+++ Stored data

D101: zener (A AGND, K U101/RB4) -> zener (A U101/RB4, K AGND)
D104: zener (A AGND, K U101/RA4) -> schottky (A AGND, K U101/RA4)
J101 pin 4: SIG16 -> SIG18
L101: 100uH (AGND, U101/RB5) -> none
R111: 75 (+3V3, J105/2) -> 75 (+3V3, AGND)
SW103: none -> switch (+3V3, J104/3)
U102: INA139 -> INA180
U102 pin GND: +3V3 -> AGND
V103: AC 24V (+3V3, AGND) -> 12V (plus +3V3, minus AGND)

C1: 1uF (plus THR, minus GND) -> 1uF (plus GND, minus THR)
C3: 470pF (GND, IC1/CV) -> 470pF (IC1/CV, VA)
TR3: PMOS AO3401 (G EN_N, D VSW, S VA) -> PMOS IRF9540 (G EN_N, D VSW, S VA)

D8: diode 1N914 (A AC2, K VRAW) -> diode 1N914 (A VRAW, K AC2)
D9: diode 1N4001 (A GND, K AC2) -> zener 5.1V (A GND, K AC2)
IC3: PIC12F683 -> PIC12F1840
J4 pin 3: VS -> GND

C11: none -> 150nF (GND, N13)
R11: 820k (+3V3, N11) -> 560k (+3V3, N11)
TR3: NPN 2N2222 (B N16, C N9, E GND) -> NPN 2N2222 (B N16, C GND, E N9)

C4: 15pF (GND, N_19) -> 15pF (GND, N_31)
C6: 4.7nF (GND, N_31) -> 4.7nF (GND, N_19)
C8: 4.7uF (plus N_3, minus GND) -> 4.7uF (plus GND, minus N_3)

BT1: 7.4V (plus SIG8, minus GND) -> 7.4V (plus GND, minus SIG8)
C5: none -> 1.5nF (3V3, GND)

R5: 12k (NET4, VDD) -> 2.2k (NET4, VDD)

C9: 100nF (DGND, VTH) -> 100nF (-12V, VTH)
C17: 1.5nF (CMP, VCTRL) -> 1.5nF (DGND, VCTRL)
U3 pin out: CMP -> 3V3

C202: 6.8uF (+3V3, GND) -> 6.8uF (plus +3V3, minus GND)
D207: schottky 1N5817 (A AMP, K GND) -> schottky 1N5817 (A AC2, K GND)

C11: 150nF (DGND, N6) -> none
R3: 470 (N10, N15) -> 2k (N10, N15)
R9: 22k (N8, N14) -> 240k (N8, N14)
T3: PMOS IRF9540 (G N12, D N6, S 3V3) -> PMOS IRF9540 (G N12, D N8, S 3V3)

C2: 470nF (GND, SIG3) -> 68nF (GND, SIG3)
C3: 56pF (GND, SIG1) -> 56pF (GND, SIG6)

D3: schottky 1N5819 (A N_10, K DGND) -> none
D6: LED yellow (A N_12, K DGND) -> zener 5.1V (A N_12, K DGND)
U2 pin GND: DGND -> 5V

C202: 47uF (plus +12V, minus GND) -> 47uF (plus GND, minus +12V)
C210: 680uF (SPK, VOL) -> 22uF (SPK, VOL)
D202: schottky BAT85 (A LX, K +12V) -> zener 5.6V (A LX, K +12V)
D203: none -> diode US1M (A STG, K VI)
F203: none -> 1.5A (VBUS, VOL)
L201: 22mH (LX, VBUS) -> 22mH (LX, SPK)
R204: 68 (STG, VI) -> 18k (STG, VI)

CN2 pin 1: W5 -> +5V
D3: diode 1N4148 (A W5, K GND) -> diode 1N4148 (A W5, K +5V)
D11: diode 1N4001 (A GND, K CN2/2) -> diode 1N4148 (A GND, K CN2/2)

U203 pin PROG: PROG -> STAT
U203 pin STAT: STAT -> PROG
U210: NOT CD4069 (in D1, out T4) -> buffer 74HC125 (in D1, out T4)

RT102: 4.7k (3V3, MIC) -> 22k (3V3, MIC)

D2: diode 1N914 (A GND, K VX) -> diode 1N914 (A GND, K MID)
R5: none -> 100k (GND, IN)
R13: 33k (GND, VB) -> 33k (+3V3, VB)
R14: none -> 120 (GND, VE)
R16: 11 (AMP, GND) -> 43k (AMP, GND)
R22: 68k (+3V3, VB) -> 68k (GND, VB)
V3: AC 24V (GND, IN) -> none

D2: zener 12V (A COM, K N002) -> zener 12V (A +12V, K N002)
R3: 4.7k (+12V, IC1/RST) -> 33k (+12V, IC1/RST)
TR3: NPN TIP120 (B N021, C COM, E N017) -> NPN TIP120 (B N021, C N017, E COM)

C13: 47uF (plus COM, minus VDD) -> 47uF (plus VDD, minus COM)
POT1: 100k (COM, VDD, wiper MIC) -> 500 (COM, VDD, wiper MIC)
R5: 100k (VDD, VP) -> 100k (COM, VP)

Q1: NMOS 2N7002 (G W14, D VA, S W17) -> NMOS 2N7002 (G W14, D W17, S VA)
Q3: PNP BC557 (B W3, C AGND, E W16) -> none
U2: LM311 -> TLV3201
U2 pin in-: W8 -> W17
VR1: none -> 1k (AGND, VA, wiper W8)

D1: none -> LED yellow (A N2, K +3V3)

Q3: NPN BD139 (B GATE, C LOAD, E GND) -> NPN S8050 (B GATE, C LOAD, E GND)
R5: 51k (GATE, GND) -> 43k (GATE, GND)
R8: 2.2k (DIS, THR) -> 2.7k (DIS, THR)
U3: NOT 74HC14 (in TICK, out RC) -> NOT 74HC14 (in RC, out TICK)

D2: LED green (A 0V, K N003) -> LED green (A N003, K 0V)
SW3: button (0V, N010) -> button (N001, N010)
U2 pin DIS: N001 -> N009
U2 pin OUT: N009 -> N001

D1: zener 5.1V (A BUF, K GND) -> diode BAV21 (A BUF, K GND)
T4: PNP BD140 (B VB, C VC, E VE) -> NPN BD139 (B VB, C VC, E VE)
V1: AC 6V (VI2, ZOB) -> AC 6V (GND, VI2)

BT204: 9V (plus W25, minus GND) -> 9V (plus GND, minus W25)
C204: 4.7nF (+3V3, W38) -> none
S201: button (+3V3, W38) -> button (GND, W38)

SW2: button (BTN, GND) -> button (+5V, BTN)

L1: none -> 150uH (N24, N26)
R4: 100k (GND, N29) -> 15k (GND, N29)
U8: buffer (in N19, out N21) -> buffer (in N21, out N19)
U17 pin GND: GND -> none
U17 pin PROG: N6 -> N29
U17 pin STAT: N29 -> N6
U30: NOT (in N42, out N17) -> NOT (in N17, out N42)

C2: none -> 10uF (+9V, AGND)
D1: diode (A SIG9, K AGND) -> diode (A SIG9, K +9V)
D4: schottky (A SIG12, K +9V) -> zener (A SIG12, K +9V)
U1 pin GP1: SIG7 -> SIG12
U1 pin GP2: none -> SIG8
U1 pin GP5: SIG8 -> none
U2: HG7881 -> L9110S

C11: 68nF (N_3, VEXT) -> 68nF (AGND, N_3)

++++++

== Problem ==
Exact reproduction of the entire listing is required.

== Result of the exercise ==
D101: zener (A AGND, K U101/RB4) -> zener (A U101/RB4, K AGND)
D104: zener (A AGND, K U101/RA4) -> schottky (A AGND, K U101/RA4)
J101 pin 4: SIG16 -> SIG18
L101: 100uH (AGND, U101/RB5) -> none
R111: 75 (+3V3, J105/2) -> 75 (+3V3, AGND)
SW103: none -> switch (+3V3, J104/3)
U102: INA139 -> INA180
U102 pin GND: +3V3 -> AGND
V103: AC 24V (+3V3, AGND) -> 12V (plus +3V3, minus AGND)

C1: 1uF (plus THR, minus GND) -> 1uF (plus GND, minus THR)
C3: 470pF (GND, IC1/CV) -> 470pF (IC1/CV, VA)
TR3: PMOS AO3401 (G EN_N, D VSW, S VA) -> PMOS IRF9540 (G EN_N, D VSW, S VA)

D8: diode 1N914 (A AC2, K VRAW) -> diode 1N914 (A VRAW, K AC2)
D9: diode 1N4001 (A GND, K AC2) -> zener 5.1V (A GND, K AC2)
IC3: PIC12F683 -> PIC12F1840
J4 pin 3: VS -> GND

C11: none -> 150nF (GND, N13)
R11: 820k (+3V3, N11) -> 560k (+3V3, N11)
TR3: NPN 2N2222 (B N16, C N9, E GND) -> NPN 2N2222 (B N16, C GND, E N9)

C4: 15pF (GND, N_19) -> 15pF (GND, N_31)
C6: 4.7nF (GND, N_31) -> 4.7nF (GND, N_19)
C8: 4.7uF (plus N_3, minus GND) -> 4.7uF (plus GND, minus N_3)

BT1: 7.4V (plus SIG8, minus GND) -> 7.4V (plus GND, minus SIG8)
C5: none -> 1.5nF (3V3, GND)

R5: 12k (NET4, VDD) -> 2.2k (NET4, VDD)

C9: 100nF (DGND, VTH) -> 100nF (-12V, VTH)
C17: 1.5nF (CMP, VCTRL) -> 1.5nF (DGND, VCTRL)
U3 pin out: CMP -> 3V3

C202: 6.8uF (+3V3, GND) -> 6.8uF (plus +3V3, minus GND)
D207: schottky 1N5817 (A AMP, K GND) -> schottky 1N5817 (A AC2, K GND)

C11: 150nF (DGND, N6) -> none
R3: 470 (N10, N15) -> 2k (N10, N15)
R9: 22k (N8, N14) -> 240k (N8, N14)
T3: PMOS IRF9540 (G N12, D N6, S 3V3) -> PMOS IRF9540 (G N12, D N8, S 3V3)

C2: 470nF (GND, SIG3) -> 68nF (GND, SIG3)
C3: 56pF (GND, SIG1) -> 56pF (GND, SIG6)

D3: schottky 1N5819 (A N_10, K DGND) -> none
D6: LED yellow (A N_12, K DGND) -> zener 5.1V (A N_12, K DGND)
U2 pin GND: DGND -> 5V

C202: 47uF (plus +12V, minus GND) -> 47uF (plus GND, minus +12V)
C210: 680uF (SPK, VOL) -> 22uF (SPK, VOL)
D202: schottky BAT85 (A LX, K +12V) -> zener 5.6V (A LX, K +12V)
D203: none -> diode US1M (A STG, K VI)
F203: none -> 1.5A (VBUS, VOL)
L201: 22mH (LX, VBUS) -> 22mH (LX, SPK)
R204: 68 (STG, VI) -> 18k (STG, VI)

CN2 pin 1: W5 -> +5V
D3: diode 1N4148 (A W5, K GND) -> diode 1N4148 (A W5, K +5V)
D11: diode 1N4001 (A GND, K CN2/2) -> diode 1N4148 (A GND, K CN2/2)

U203 pin PROG: PROG -> STAT
U203 pin STAT: STAT -> PROG
U210: NOT CD4069 (in D1, out T4) -> buffer 74HC125 (in D1, out T4)

RT102: 4.7k (3V3, MIC) -> 22k (3V3, MIC)

D2: diode 1N914 (A GND, K VX) -> diode 1N914 (A GND, K MID)
R5: none -> 100k (GND, IN)
R13: 33k (GND, VB) -> 33k (+3V3, VB)
R14: none -> 120 (GND, VE)
R16: 11 (AMP, GND) -> 43k (AMP, GND)
R22: 68k (+3V3, VB) -> 68k (GND, VB)
V3: AC 24V (GND, IN) -> none

D2: zener 12V (A COM, K N002) -> zener 12V (A +12V, K N002)
R3: 4.7k (+12V, IC1/RST) -> 33k (+12V, IC1/RST)
TR3: NPN TIP120 (B N021, C COM, E N017) -> NPN TIP120 (B N021, C N017, E COM)

C13: 47uF (plus COM, minus VDD) -> 47uF (plus VDD, minus COM)
POT1: 100k (COM, VDD, wiper MIC) -> 500 (COM, VDD, wiper MIC)
R5: 100k (VDD, VP) -> 100k (COM, VP)

Q1: NMOS 2N7002 (G W14, D VA, S W17) -> NMOS 2N7002 (G W14, D W17, S VA)
Q3: PNP BC557 (B W3, C AGND, E W16) -> none
U2: LM311 -> TLV3201
U2 pin in-: W8 -> W17
VR1: none -> 1k (AGND, VA, wiper W8)

D1: none -> LED yellow (A N2, K +3V3)

Q3: NPN BD139 (B GATE, C LOAD, E GND) -> NPN S8050 (B GATE, C LOAD, E GND)
R5: 51k (GATE, GND) -> 43k (GATE, GND)
R8: 2.2k (DIS, THR) -> 2.7k (DIS, THR)
U3: NOT 74HC14 (in TICK, out RC) -> NOT 74HC14 (in RC, out TICK)

D2: LED green (A 0V, K N003) -> LED green (A N003, K 0V)
SW3: button (0V, N010) -> button (N001, N010)
U2 pin DIS: N001 -> N009
U2 pin OUT: N009 -> N001

D1: zener 5.1V (A BUF, K GND) -> diode BAV21 (A BUF, K GND)
T4: PNP BD140 (B VB, C VC, E VE) -> NPN BD139 (B VB, C VC, E VE)
V1: AC 6V (VI2, ZOB) -> AC 6V (GND, VI2)

BT204: 9V (plus W25, minus GND) -> 9V (plus GND, minus W25)
C204: 4.7nF (+3V3, W38) -> none
S201: button (+3V3, W38) -> button (GND, W38)

SW2: button (BTN, GND) -> button (+5V, BTN)

L1: none -> 150uH (N24, N26)
R4: 100k (GND, N29) -> 15k (GND, N29)
U8: buffer (in N19, out N21) -> buffer (in N21, out N19)
U17 pin GND: GND -> none
U17 pin PROG: N6 -> N29
U17 pin STAT: N29 -> N6
U30: NOT (in N42, out N17) -> NOT (in N17, out N42)

C2: none -> 10uF (+9V, AGND)
D1: diode (A SIG9, K AGND) -> diode (A SIG9, K +9V)
D4: schottky (A SIG12, K +9V) -> zener (A SIG12, K +9V)
U1 pin GP1: SIG7 -> SIG12
U1 pin GP2: none -> SIG8
U1 pin GP5: SIG8 -> none
U2: HG7881 -> L9110S

C11: 68nF (N_3, VEXT) -> 68nF (AGND, N_3)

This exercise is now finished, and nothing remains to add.